▶ MATERIAL FOR THIS EXERCISE
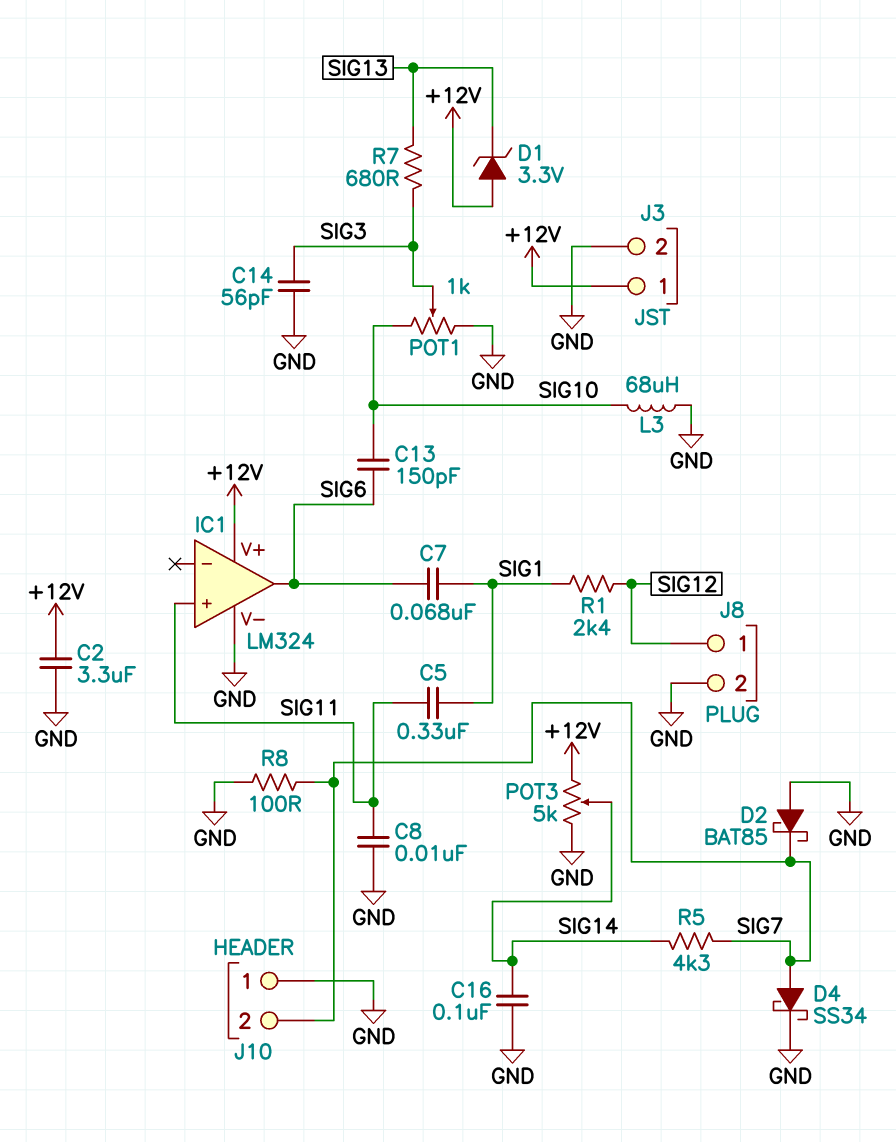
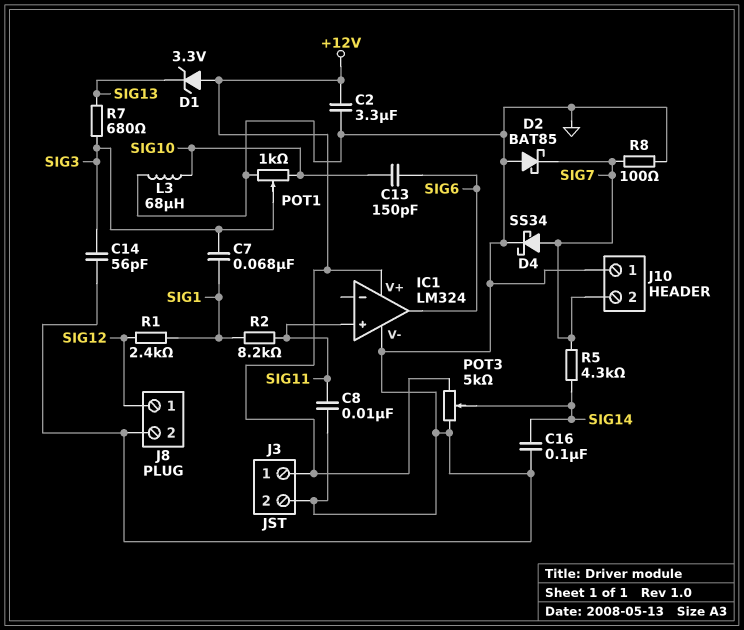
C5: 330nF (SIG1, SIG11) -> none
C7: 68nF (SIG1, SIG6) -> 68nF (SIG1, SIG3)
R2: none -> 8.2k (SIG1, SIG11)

* * *

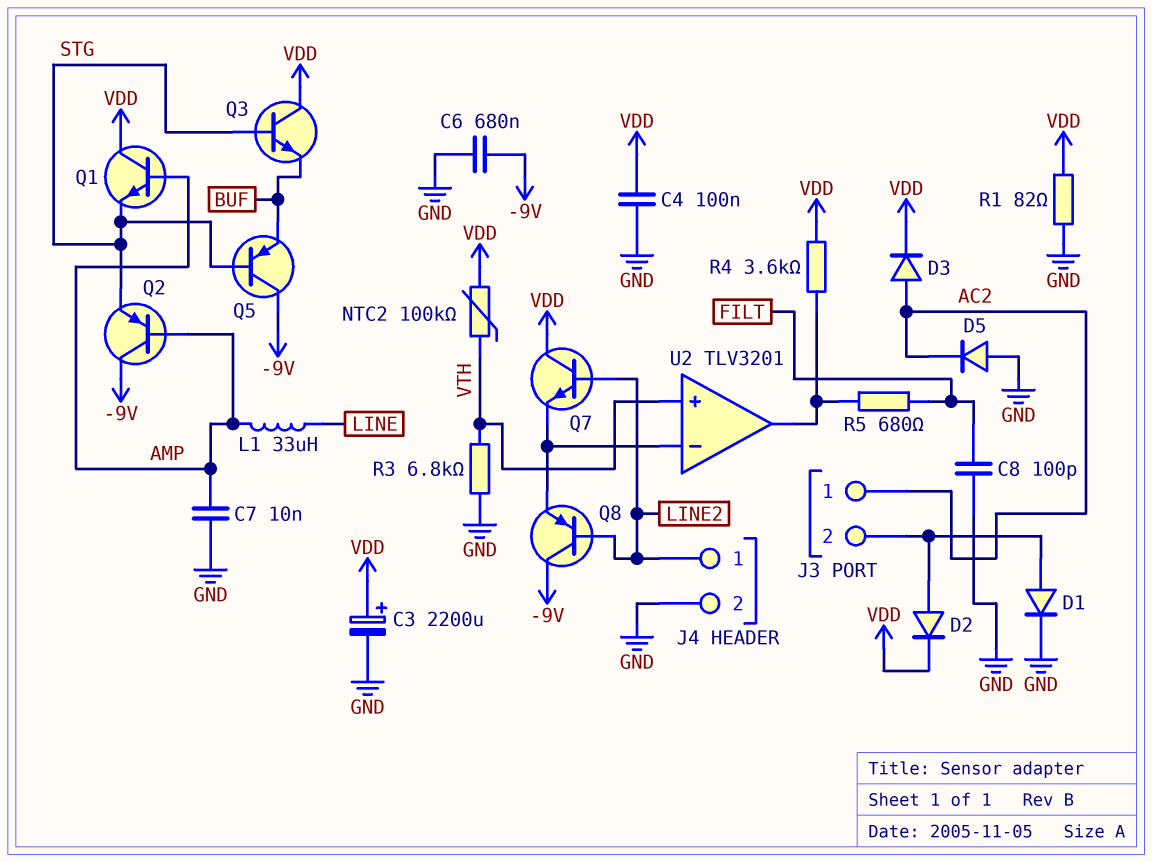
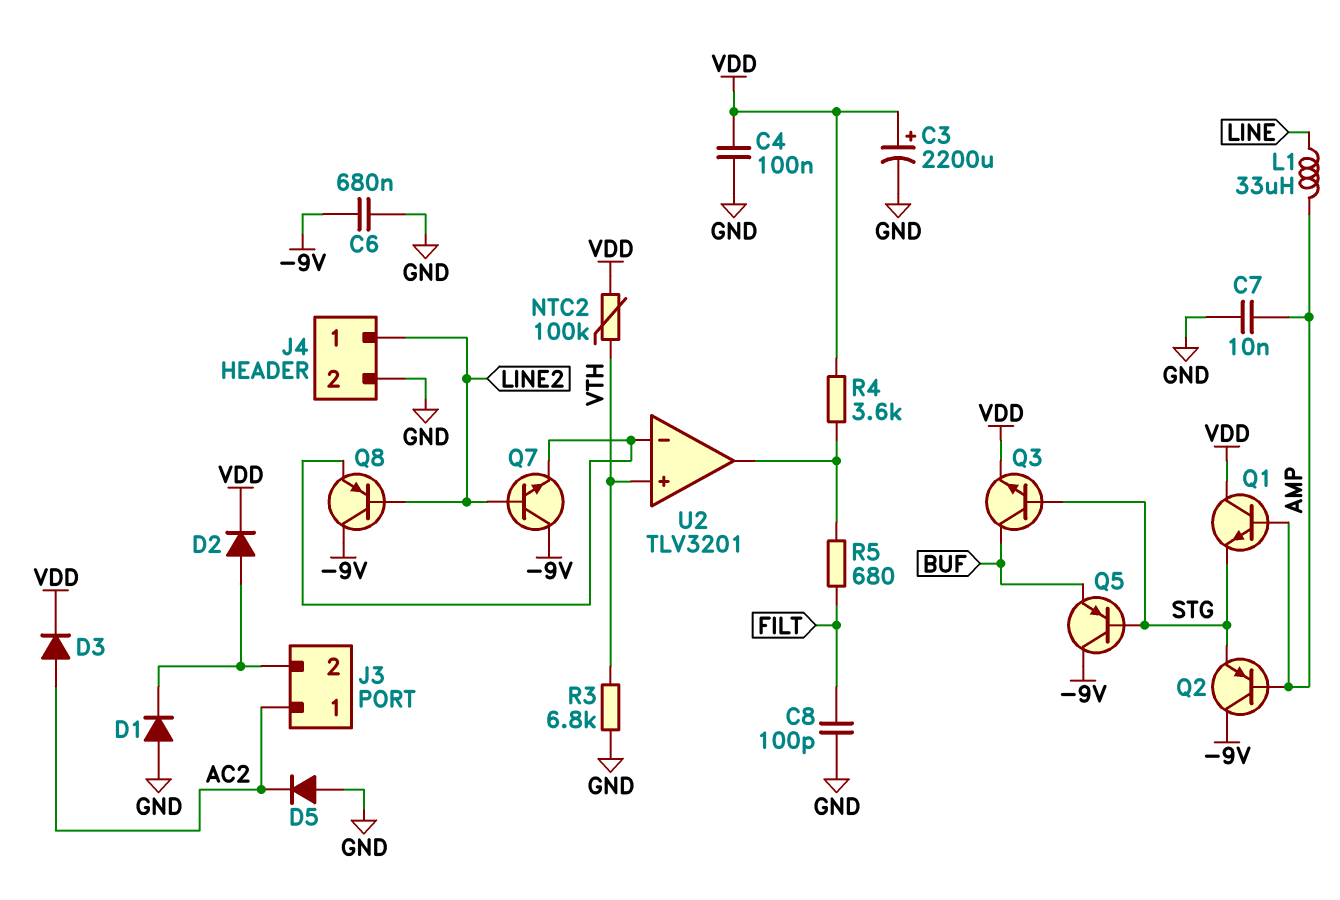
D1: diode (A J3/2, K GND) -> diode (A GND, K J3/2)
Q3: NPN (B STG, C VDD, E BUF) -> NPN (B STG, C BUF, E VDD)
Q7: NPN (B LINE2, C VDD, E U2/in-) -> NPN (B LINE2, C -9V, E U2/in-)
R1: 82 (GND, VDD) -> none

▶ WORK ORDER
Wherever the line holding "C5: 330nF (SIG1, SIG11) -> none" falls in the entries above, copy exactly from it through the line holding "R2: none -> 8.2k (SIG1, SIG11)", inclusive, and add nothing.

▶ RESPONSE
C5: 330nF (SIG1, SIG11) -> none
C7: 68nF (SIG1, SIG6) -> 68nF (SIG1, SIG3)
R2: none -> 8.2k (SIG1, SIG11)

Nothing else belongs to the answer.